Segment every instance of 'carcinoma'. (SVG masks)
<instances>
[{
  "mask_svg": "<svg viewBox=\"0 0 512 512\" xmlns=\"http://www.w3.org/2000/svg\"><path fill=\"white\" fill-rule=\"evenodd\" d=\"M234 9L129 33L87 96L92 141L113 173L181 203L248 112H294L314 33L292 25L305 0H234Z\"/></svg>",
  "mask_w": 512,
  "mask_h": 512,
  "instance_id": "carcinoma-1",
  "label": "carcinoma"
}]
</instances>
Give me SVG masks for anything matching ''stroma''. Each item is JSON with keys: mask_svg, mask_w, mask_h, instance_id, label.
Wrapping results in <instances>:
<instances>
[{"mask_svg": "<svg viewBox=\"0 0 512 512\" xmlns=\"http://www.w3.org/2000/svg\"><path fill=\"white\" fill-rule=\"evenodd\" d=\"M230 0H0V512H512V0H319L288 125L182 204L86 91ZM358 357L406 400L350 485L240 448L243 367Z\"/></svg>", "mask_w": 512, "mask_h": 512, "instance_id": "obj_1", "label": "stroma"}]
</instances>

Exercise: Your output consists solely of the lines from the one with "Give me SVG" through the last line, copied exactly.

Response below:
Give me SVG masks for anything matching ''stroma''. Each item is JSON with keys: mask_svg, mask_w, mask_h, instance_id, label.
Wrapping results in <instances>:
<instances>
[{"mask_svg": "<svg viewBox=\"0 0 512 512\" xmlns=\"http://www.w3.org/2000/svg\"><path fill=\"white\" fill-rule=\"evenodd\" d=\"M230 0H0V512H512V0H319L288 125L182 204L86 91ZM358 357L406 400L350 485L240 448L243 367Z\"/></svg>", "mask_w": 512, "mask_h": 512, "instance_id": "obj_1", "label": "stroma"}]
</instances>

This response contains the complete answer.